> _PROBLEM STATEMENT_:
Among the records below, the line containing "purple cube [501,249,559,320]" marks the start. Output it and all lines after it exactly.

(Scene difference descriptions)
┄┄┄┄┄┄┄┄┄┄

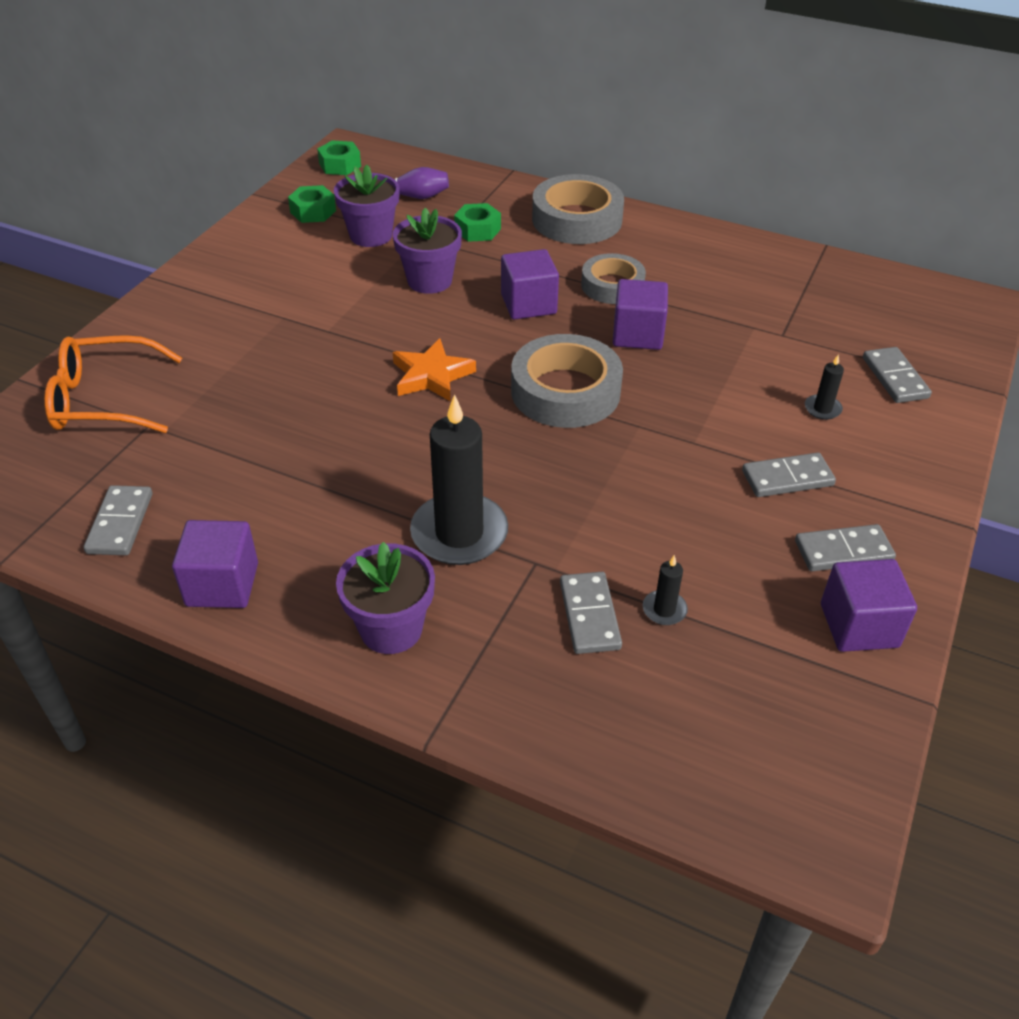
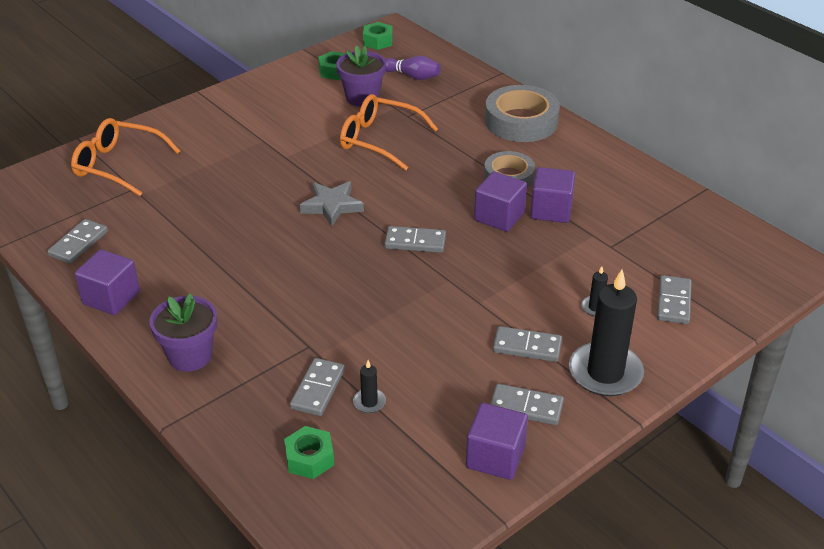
camera: 25 degrees right, 5 degrees down
purple flower pot [393,208,462,294] -> orange glasses [340,94,438,171]
orange star [393,338,476,402] -> grey star [299,181,364,227]
black candle [410,394,508,565] -> black candle moved to [569,270,644,396]
green nut [454,203,501,242] -> green nut moved to [284,426,334,479]
purple cube [501,249,559,320] -> purple cube moved to [530,167,575,223]
grey tape [511,334,623,428] -> grey domino [385,226,446,253]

┄┄┄┄┄┄┄┄┄┄

> _YOUR RESPONSE_:
purple cube [501,249,559,320] -> purple cube moved to [530,167,575,223]
grey tape [511,334,623,428] -> grey domino [385,226,446,253]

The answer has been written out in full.